> **PROBLEM DETAILS**: Print out the data below in full and exactly, skipping the pictures.

TASK INPUT section start

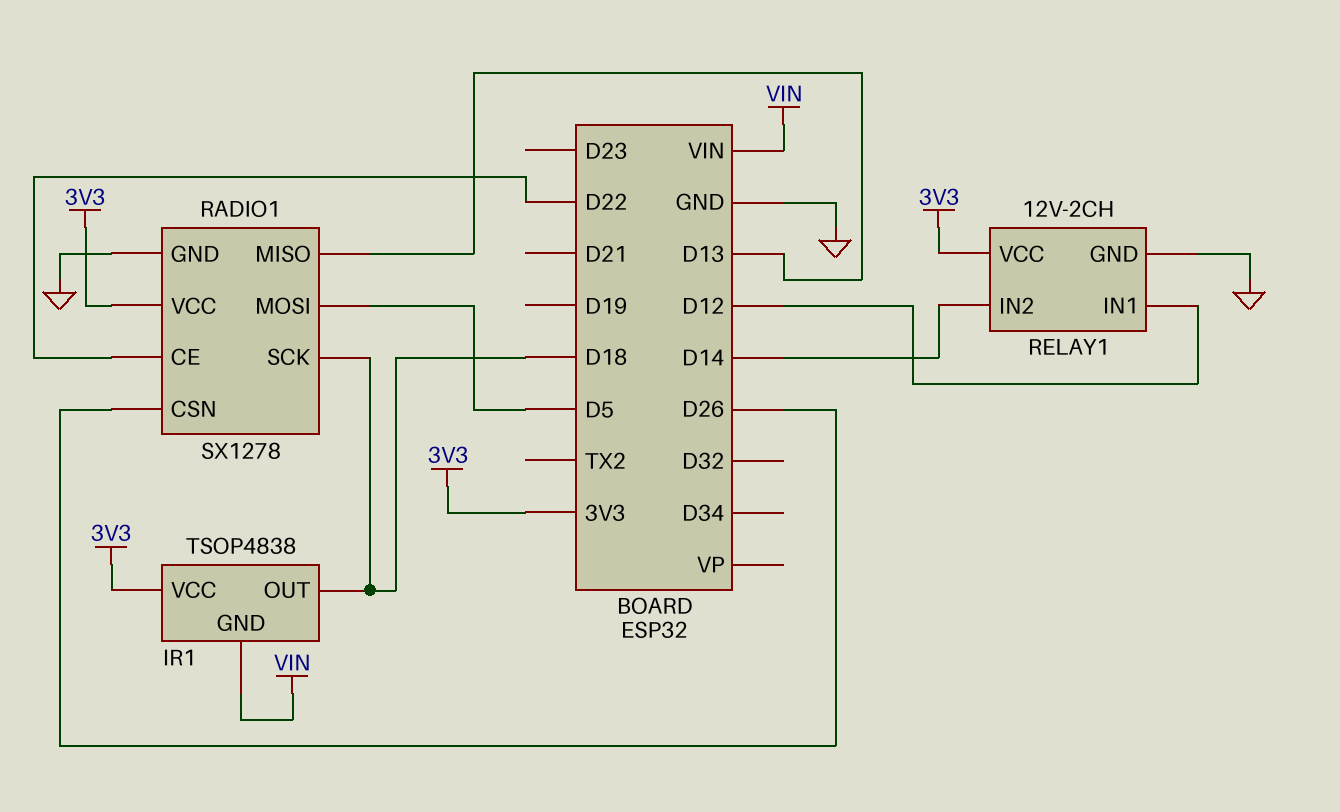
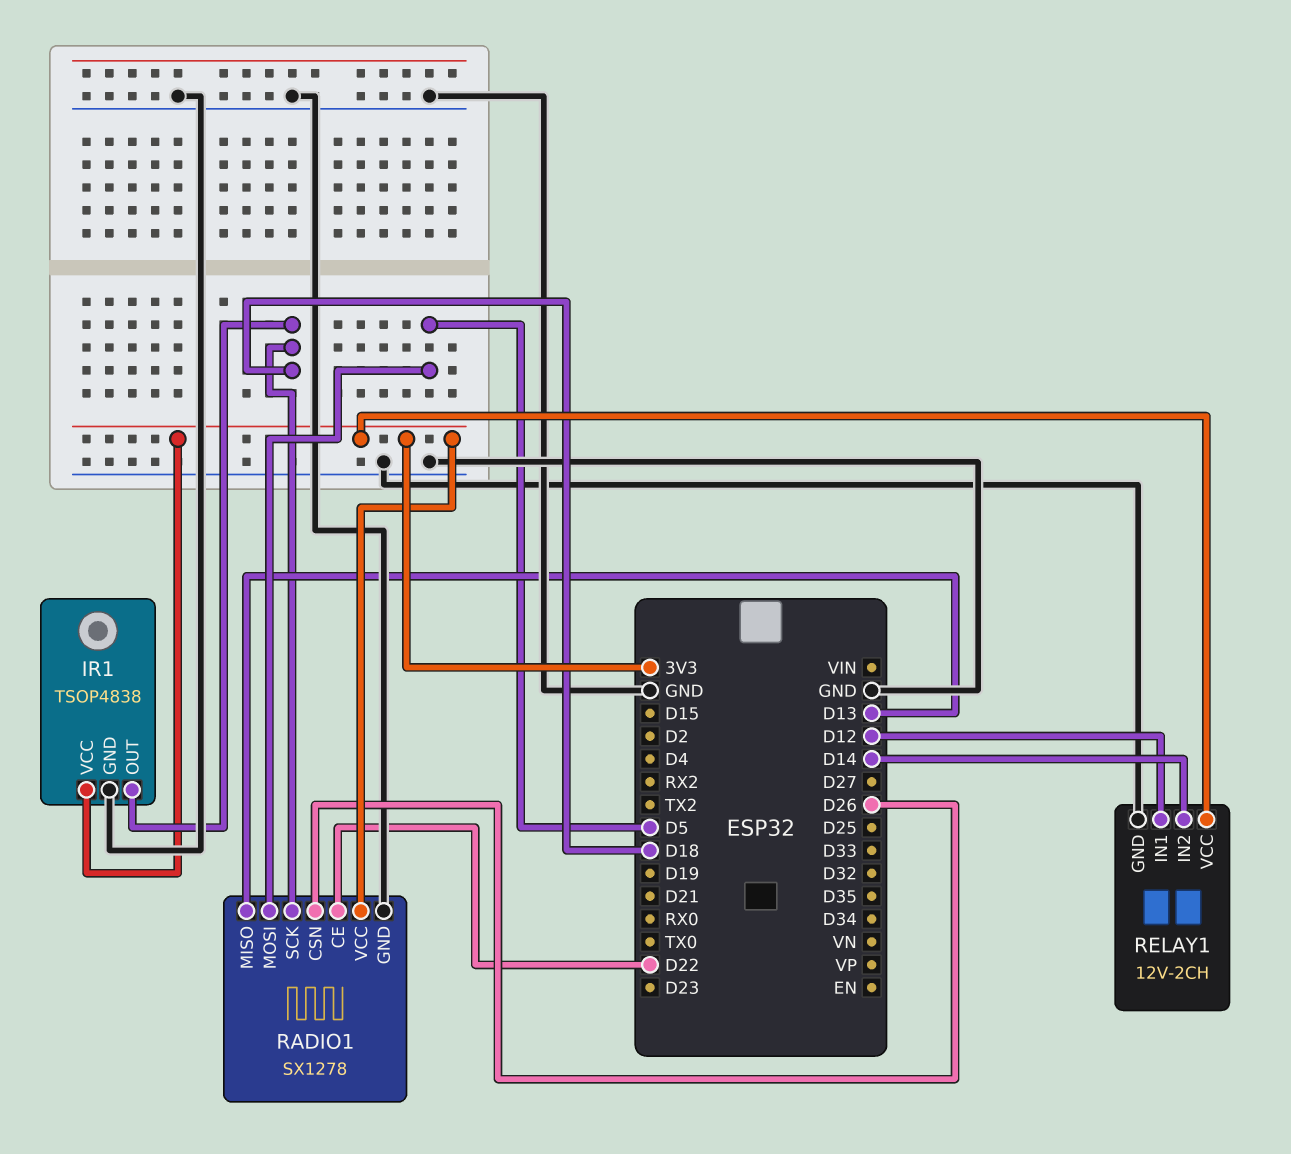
IR1 pin GND: VIN -> GND

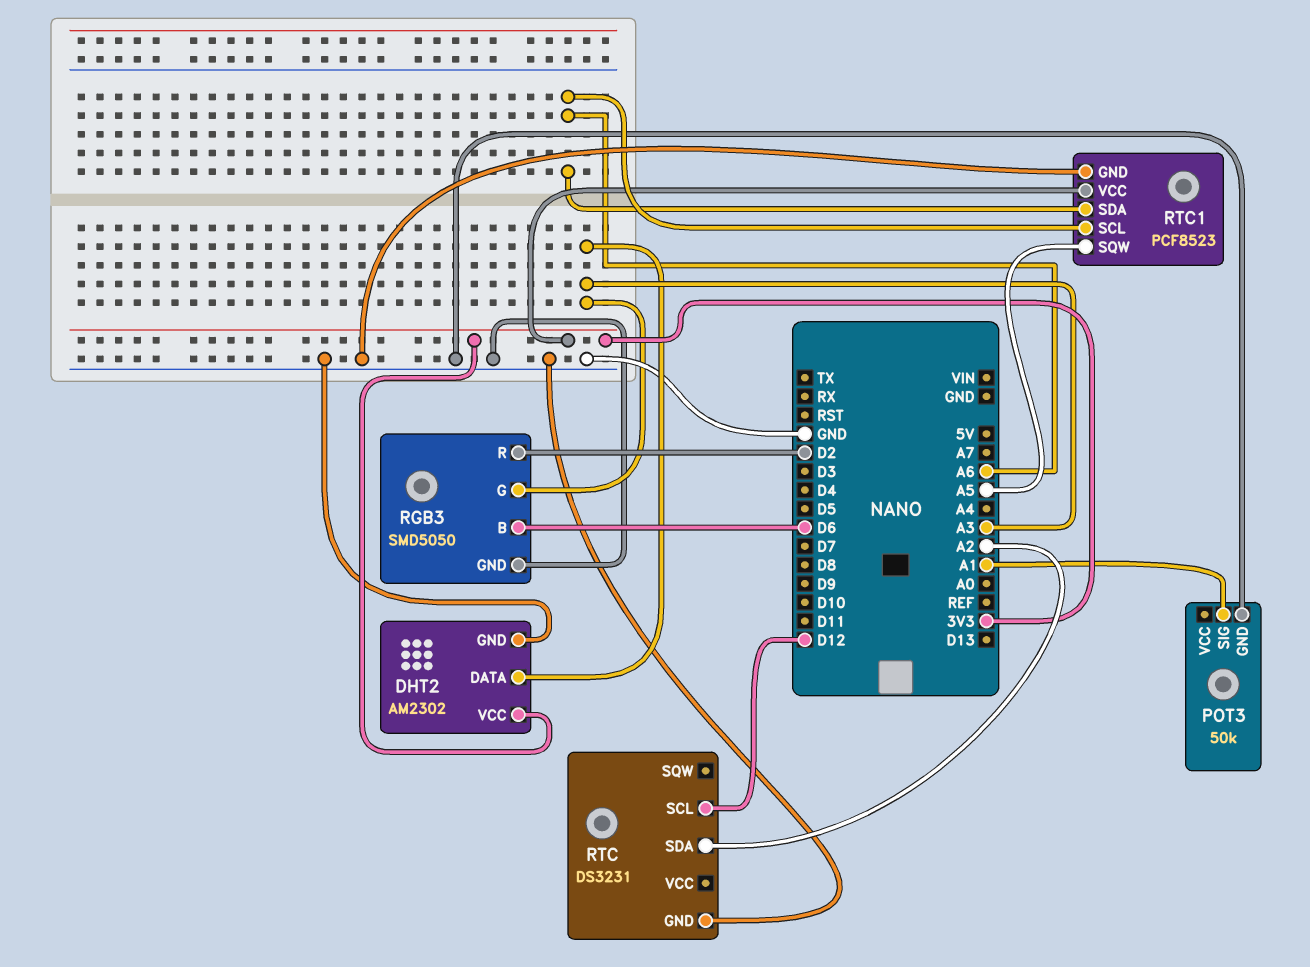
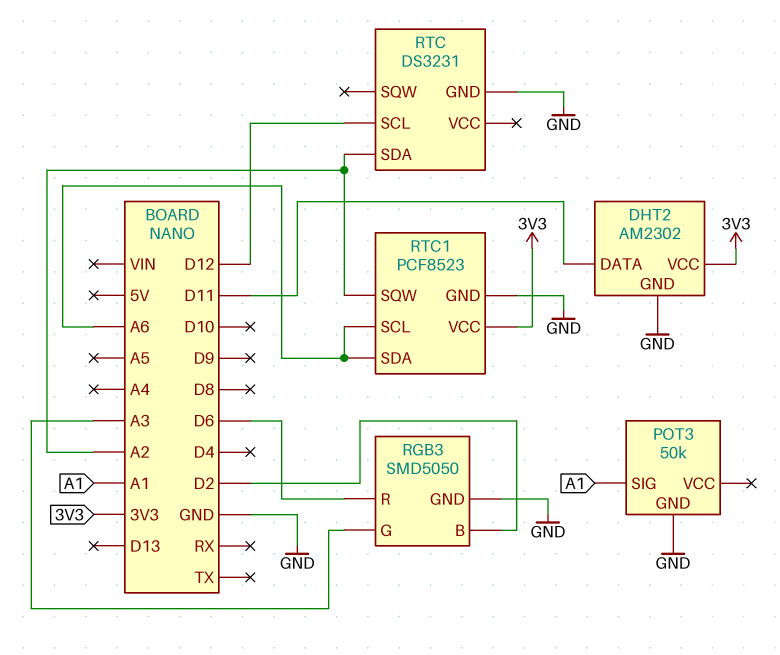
DHT2 pin DATA: A3 -> D11
RGB3 pin B: D6 -> D2
RGB3 pin R: D2 -> D6
RTC1 pin SQW: A5 -> A2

TASK INPUT section end

> **ANSWER BOX**:
IR1 pin GND: VIN -> GND

DHT2 pin DATA: A3 -> D11
RGB3 pin B: D6 -> D2
RGB3 pin R: D2 -> D6
RTC1 pin SQW: A5 -> A2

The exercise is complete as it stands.